-- Start Data entries --

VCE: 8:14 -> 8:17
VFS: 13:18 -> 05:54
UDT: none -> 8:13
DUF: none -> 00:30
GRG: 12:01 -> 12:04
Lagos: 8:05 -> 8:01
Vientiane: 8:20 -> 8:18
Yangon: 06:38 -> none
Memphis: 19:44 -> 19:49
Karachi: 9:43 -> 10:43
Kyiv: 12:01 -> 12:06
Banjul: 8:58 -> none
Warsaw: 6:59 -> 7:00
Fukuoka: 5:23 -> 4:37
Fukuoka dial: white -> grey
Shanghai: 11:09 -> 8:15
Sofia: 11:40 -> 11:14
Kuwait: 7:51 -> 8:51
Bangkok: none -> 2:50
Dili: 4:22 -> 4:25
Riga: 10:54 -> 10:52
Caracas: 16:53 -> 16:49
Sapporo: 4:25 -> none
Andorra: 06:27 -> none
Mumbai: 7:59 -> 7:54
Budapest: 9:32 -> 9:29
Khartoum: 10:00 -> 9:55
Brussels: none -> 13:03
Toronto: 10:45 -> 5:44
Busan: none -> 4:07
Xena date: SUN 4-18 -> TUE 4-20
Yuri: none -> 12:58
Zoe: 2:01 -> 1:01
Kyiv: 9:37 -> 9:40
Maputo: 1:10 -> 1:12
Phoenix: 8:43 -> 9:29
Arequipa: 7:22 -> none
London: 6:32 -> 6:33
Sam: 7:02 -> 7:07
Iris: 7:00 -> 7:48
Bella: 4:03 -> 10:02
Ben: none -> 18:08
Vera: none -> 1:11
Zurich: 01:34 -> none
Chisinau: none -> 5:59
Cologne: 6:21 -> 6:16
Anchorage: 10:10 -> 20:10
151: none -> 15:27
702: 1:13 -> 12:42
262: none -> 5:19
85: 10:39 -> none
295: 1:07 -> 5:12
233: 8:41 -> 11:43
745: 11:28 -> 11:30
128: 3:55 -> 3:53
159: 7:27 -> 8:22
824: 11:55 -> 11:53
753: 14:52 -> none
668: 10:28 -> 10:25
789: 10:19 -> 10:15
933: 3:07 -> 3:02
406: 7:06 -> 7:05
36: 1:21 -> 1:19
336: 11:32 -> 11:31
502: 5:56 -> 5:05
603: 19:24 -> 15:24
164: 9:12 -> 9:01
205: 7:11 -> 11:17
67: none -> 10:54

-- End Data entries --

▶ _Objective_
Give all of the rows above as a JSON list of strings, with one string for each line and no entries for blank lines.

▶ _Correct result_
[
  "VCE: 8:14 -> 8:17",
  "VFS: 13:18 -> 05:54",
  "UDT: none -> 8:13",
  "DUF: none -> 00:30",
  "GRG: 12:01 -> 12:04",
  "Lagos: 8:05 -> 8:01",
  "Vientiane: 8:20 -> 8:18",
  "Yangon: 06:38 -> none",
  "Memphis: 19:44 -> 19:49",
  "Karachi: 9:43 -> 10:43",
  "Kyiv: 12:01 -> 12:06",
  "Banjul: 8:58 -> none",
  "Warsaw: 6:59 -> 7:00",
  "Fukuoka: 5:23 -> 4:37",
  "Fukuoka dial: white -> grey",
  "Shanghai: 11:09 -> 8:15",
  "Sofia: 11:40 -> 11:14",
  "Kuwait: 7:51 -> 8:51",
  "Bangkok: none -> 2:50",
  "Dili: 4:22 -> 4:25",
  "Riga: 10:54 -> 10:52",
  "Caracas: 16:53 -> 16:49",
  "Sapporo: 4:25 -> none",
  "Andorra: 06:27 -> none",
  "Mumbai: 7:59 -> 7:54",
  "Budapest: 9:32 -> 9:29",
  "Khartoum: 10:00 -> 9:55",
  "Brussels: none -> 13:03",
  "Toronto: 10:45 -> 5:44",
  "Busan: none -> 4:07",
  "Xena date: SUN 4-18 -> TUE 4-20",
  "Yuri: none -> 12:58",
  "Zoe: 2:01 -> 1:01",
  "Kyiv: 9:37 -> 9:40",
  "Maputo: 1:10 -> 1:12",
  "Phoenix: 8:43 -> 9:29",
  "Arequipa: 7:22 -> none",
  "London: 6:32 -> 6:33",
  "Sam: 7:02 -> 7:07",
  "Iris: 7:00 -> 7:48",
  "Bella: 4:03 -> 10:02",
  "Ben: none -> 18:08",
  "Vera: none -> 1:11",
  "Zurich: 01:34 -> none",
  "Chisinau: none -> 5:59",
  "Cologne: 6:21 -> 6:16",
  "Anchorage: 10:10 -> 20:10",
  "151: none -> 15:27",
  "702: 1:13 -> 12:42",
  "262: none -> 5:19",
  "85: 10:39 -> none",
  "295: 1:07 -> 5:12",
  "233: 8:41 -> 11:43",
  "745: 11:28 -> 11:30",
  "128: 3:55 -> 3:53",
  "159: 7:27 -> 8:22",
  "824: 11:55 -> 11:53",
  "753: 14:52 -> none",
  "668: 10:28 -> 10:25",
  "789: 10:19 -> 10:15",
  "933: 3:07 -> 3:02",
  "406: 7:06 -> 7:05",
  "36: 1:21 -> 1:19",
  "336: 11:32 -> 11:31",
  "502: 5:56 -> 5:05",
  "603: 19:24 -> 15:24",
  "164: 9:12 -> 9:01",
  "205: 7:11 -> 11:17",
  "67: none -> 10:54"
]